BEGIN RECORDED INFORMATION

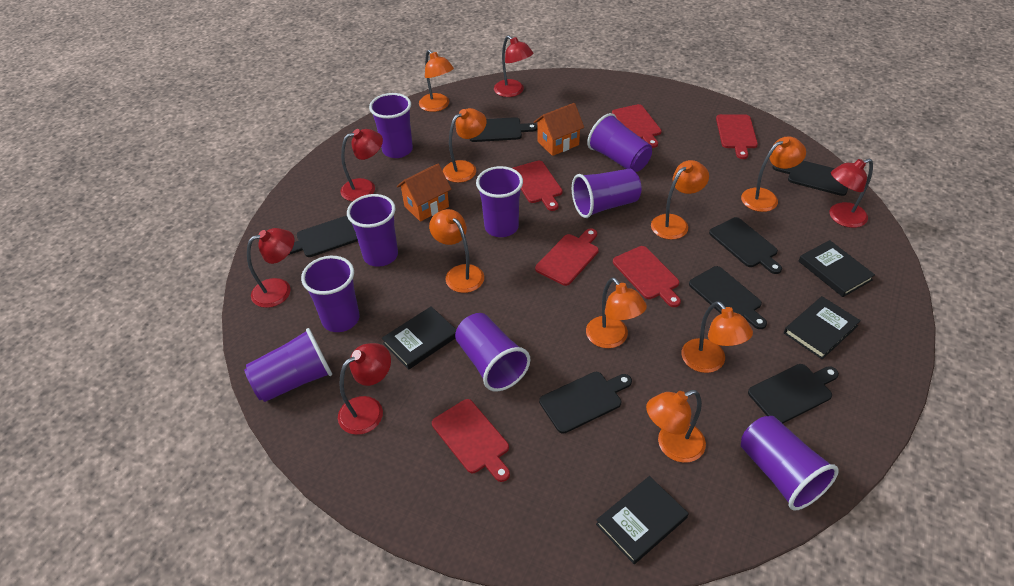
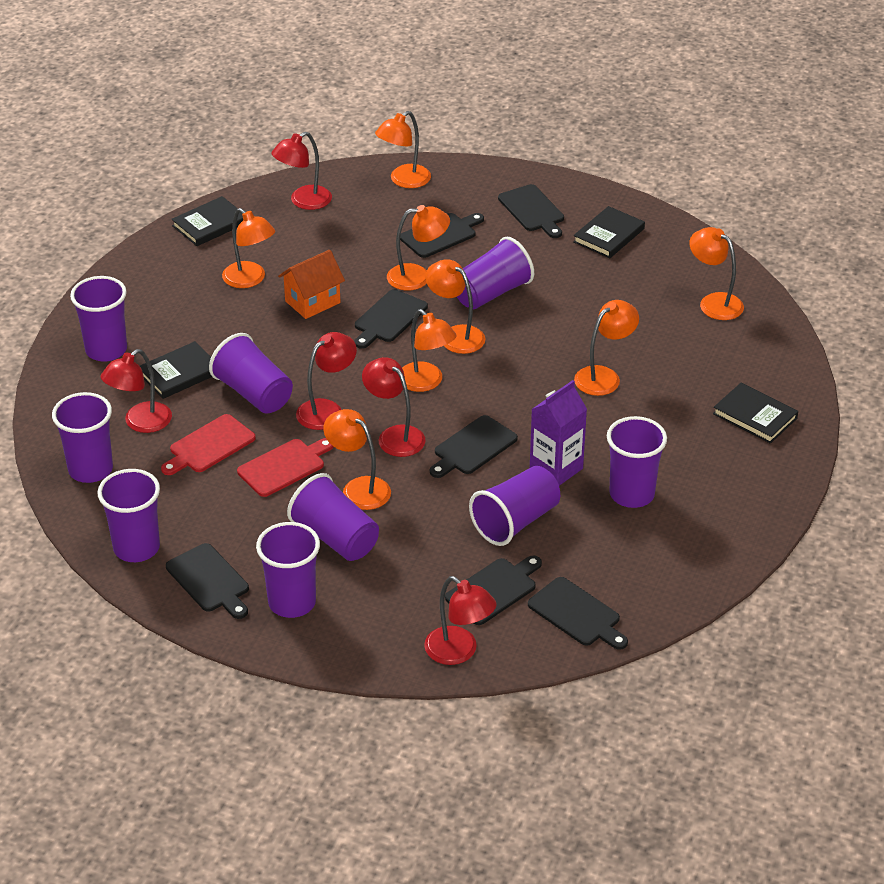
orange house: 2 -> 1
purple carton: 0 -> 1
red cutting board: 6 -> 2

END RECORDED INFORMATION
BEGIN RECORDED INFORMATION

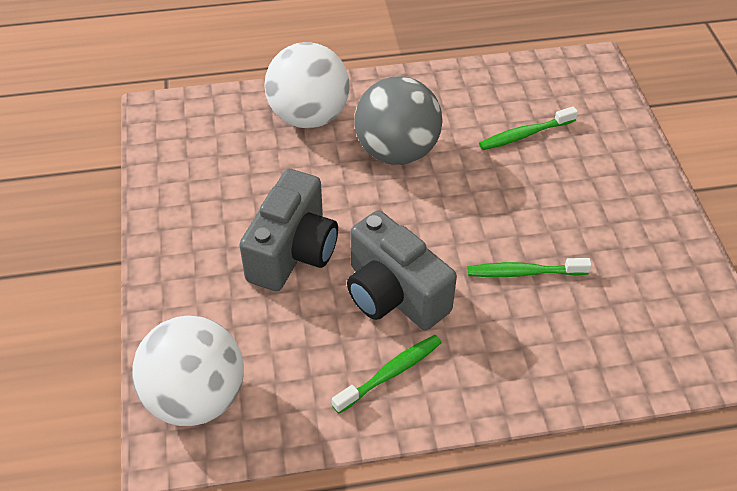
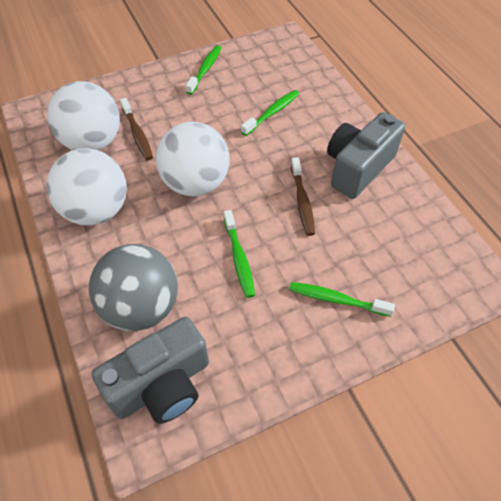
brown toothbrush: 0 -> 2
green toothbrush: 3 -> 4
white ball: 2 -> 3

END RECORDED INFORMATION

◆ WHAT YOU ARE ASKED TO DO
Using the entries shown above, reproduce verbatim the lines from the line bearing "brown toothbrush: 0 -> 2" to the line bearing "white ball: 2 -> 3", inclusive.

◆ TASK SOLUTION
brown toothbrush: 0 -> 2
green toothbrush: 3 -> 4
white ball: 2 -> 3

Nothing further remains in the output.